* PROBLEM *
Both ends included, set down the lines from the line containing "blue traffic cone [187,610,269,709]" through the last line of the records below, without pictures.
+ + + +
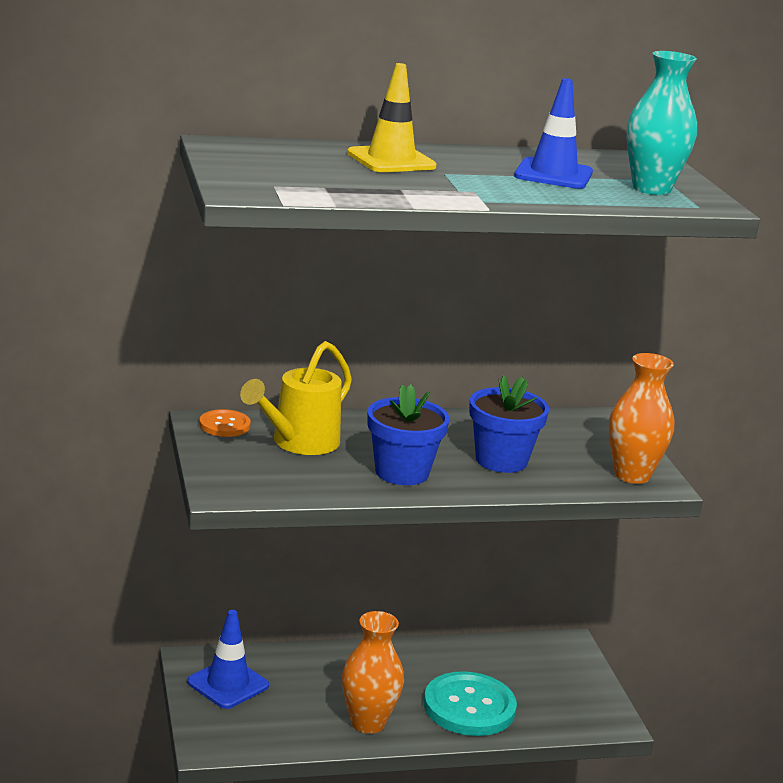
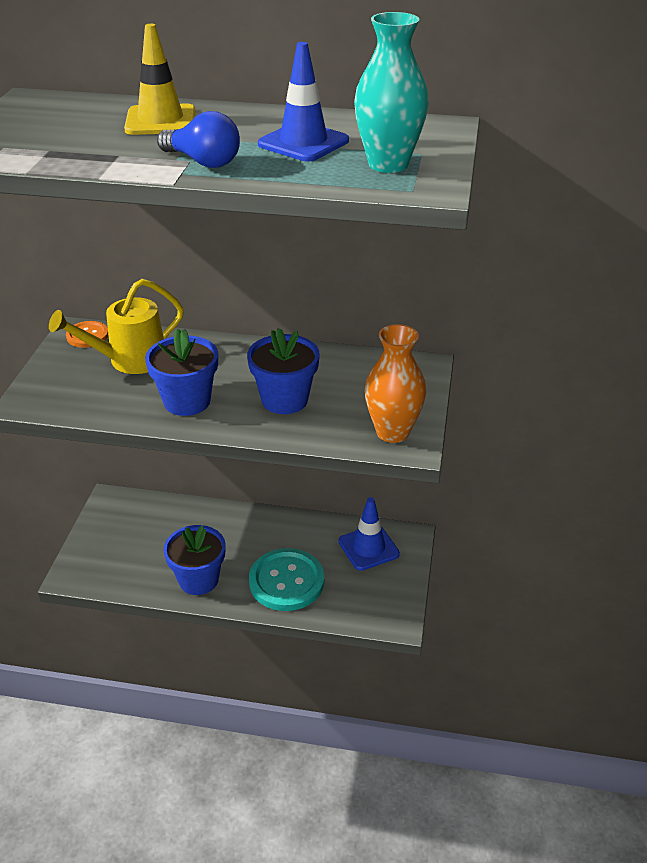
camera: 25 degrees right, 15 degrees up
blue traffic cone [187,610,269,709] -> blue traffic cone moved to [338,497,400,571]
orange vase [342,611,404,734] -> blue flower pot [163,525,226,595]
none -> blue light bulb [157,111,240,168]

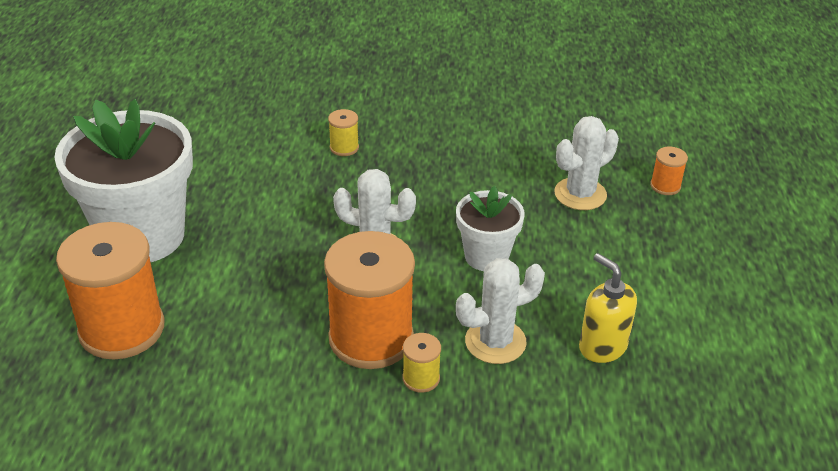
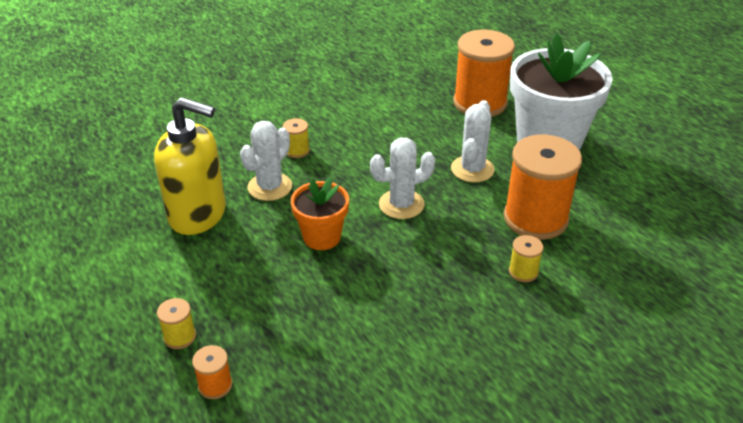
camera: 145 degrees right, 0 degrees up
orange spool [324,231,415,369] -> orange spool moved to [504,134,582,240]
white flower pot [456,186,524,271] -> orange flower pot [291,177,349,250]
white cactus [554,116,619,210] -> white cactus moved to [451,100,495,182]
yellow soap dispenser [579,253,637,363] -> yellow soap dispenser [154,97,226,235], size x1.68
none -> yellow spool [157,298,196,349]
+ + + +
* EXPECTED OUTPUT *
blue traffic cone [187,610,269,709] -> blue traffic cone moved to [338,497,400,571]
orange vase [342,611,404,734] -> blue flower pot [163,525,226,595]
none -> blue light bulb [157,111,240,168]

camera: 145 degrees right, 0 degrees up
orange spool [324,231,415,369] -> orange spool moved to [504,134,582,240]
white flower pot [456,186,524,271] -> orange flower pot [291,177,349,250]
white cactus [554,116,619,210] -> white cactus moved to [451,100,495,182]
yellow soap dispenser [579,253,637,363] -> yellow soap dispenser [154,97,226,235], size x1.68
none -> yellow spool [157,298,196,349]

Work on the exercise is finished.